• **PROVIDED DATA**
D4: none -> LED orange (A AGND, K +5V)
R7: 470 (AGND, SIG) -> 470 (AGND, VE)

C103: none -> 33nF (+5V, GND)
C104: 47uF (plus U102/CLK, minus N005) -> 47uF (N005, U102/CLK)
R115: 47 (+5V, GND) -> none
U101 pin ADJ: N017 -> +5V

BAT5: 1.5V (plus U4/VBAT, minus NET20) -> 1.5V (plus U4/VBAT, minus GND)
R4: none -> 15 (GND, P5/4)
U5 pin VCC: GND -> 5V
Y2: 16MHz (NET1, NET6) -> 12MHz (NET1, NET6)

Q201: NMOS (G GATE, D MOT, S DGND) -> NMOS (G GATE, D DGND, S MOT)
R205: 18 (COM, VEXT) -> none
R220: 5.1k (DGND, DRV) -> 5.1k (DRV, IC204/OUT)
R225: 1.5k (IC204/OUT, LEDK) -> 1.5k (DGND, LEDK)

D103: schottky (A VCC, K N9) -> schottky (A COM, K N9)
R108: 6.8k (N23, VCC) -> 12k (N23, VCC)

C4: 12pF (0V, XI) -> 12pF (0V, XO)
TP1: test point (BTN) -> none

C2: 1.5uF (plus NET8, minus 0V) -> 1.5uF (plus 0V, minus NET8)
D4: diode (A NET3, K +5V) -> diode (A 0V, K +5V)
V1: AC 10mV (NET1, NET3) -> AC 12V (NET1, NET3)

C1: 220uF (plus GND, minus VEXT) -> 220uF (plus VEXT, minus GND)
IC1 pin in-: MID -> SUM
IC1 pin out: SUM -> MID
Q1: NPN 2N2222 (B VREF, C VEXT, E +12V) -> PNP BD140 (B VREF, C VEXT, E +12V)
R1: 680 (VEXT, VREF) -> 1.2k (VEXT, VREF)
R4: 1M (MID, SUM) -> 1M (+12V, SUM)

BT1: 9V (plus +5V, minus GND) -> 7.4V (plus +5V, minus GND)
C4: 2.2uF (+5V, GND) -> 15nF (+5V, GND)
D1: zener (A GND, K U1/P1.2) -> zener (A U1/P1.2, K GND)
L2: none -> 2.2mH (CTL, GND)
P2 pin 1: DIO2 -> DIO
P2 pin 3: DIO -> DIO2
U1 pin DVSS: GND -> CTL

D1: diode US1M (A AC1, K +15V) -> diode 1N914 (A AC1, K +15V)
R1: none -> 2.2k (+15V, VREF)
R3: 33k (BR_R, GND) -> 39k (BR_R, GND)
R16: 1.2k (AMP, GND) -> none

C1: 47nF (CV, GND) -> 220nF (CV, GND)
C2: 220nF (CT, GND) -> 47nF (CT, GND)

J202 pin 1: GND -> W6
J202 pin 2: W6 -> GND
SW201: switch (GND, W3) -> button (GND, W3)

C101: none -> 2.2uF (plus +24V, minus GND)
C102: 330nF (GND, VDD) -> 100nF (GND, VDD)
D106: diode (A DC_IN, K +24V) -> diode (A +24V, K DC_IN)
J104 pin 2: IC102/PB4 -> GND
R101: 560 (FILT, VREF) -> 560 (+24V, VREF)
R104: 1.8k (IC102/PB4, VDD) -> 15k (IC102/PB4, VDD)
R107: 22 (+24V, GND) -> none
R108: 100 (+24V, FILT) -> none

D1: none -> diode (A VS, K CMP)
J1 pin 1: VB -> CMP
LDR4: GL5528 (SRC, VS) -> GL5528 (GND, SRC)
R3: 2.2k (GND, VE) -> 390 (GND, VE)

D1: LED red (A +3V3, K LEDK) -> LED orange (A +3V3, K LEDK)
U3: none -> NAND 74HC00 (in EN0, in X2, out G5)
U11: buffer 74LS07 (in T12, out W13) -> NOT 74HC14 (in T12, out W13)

• **WHAT IS BEING ASKED**
In full and exactly, transcribe the material above.

• **TASK RESPONSE**
D4: none -> LED orange (A AGND, K +5V)
R7: 470 (AGND, SIG) -> 470 (AGND, VE)

C103: none -> 33nF (+5V, GND)
C104: 47uF (plus U102/CLK, minus N005) -> 47uF (N005, U102/CLK)
R115: 47 (+5V, GND) -> none
U101 pin ADJ: N017 -> +5V

BAT5: 1.5V (plus U4/VBAT, minus NET20) -> 1.5V (plus U4/VBAT, minus GND)
R4: none -> 15 (GND, P5/4)
U5 pin VCC: GND -> 5V
Y2: 16MHz (NET1, NET6) -> 12MHz (NET1, NET6)

Q201: NMOS (G GATE, D MOT, S DGND) -> NMOS (G GATE, D DGND, S MOT)
R205: 18 (COM, VEXT) -> none
R220: 5.1k (DGND, DRV) -> 5.1k (DRV, IC204/OUT)
R225: 1.5k (IC204/OUT, LEDK) -> 1.5k (DGND, LEDK)

D103: schottky (A VCC, K N9) -> schottky (A COM, K N9)
R108: 6.8k (N23, VCC) -> 12k (N23, VCC)

C4: 12pF (0V, XI) -> 12pF (0V, XO)
TP1: test point (BTN) -> none

C2: 1.5uF (plus NET8, minus 0V) -> 1.5uF (plus 0V, minus NET8)
D4: diode (A NET3, K +5V) -> diode (A 0V, K +5V)
V1: AC 10mV (NET1, NET3) -> AC 12V (NET1, NET3)

C1: 220uF (plus GND, minus VEXT) -> 220uF (plus VEXT, minus GND)
IC1 pin in-: MID -> SUM
IC1 pin out: SUM -> MID
Q1: NPN 2N2222 (B VREF, C VEXT, E +12V) -> PNP BD140 (B VREF, C VEXT, E +12V)
R1: 680 (VEXT, VREF) -> 1.2k (VEXT, VREF)
R4: 1M (MID, SUM) -> 1M (+12V, SUM)

BT1: 9V (plus +5V, minus GND) -> 7.4V (plus +5V, minus GND)
C4: 2.2uF (+5V, GND) -> 15nF (+5V, GND)
D1: zener (A GND, K U1/P1.2) -> zener (A U1/P1.2, K GND)
L2: none -> 2.2mH (CTL, GND)
P2 pin 1: DIO2 -> DIO
P2 pin 3: DIO -> DIO2
U1 pin DVSS: GND -> CTL

D1: diode US1M (A AC1, K +15V) -> diode 1N914 (A AC1, K +15V)
R1: none -> 2.2k (+15V, VREF)
R3: 33k (BR_R, GND) -> 39k (BR_R, GND)
R16: 1.2k (AMP, GND) -> none

C1: 47nF (CV, GND) -> 220nF (CV, GND)
C2: 220nF (CT, GND) -> 47nF (CT, GND)

J202 pin 1: GND -> W6
J202 pin 2: W6 -> GND
SW201: switch (GND, W3) -> button (GND, W3)

C101: none -> 2.2uF (plus +24V, minus GND)
C102: 330nF (GND, VDD) -> 100nF (GND, VDD)
D106: diode (A DC_IN, K +24V) -> diode (A +24V, K DC_IN)
J104 pin 2: IC102/PB4 -> GND
R101: 560 (FILT, VREF) -> 560 (+24V, VREF)
R104: 1.8k (IC102/PB4, VDD) -> 15k (IC102/PB4, VDD)
R107: 22 (+24V, GND) -> none
R108: 100 (+24V, FILT) -> none

D1: none -> diode (A VS, K CMP)
J1 pin 1: VB -> CMP
LDR4: GL5528 (SRC, VS) -> GL5528 (GND, SRC)
R3: 2.2k (GND, VE) -> 390 (GND, VE)

D1: LED red (A +3V3, K LEDK) -> LED orange (A +3V3, K LEDK)
U3: none -> NAND 74HC00 (in EN0, in X2, out G5)
U11: buffer 74LS07 (in T12, out W13) -> NOT 74HC14 (in T12, out W13)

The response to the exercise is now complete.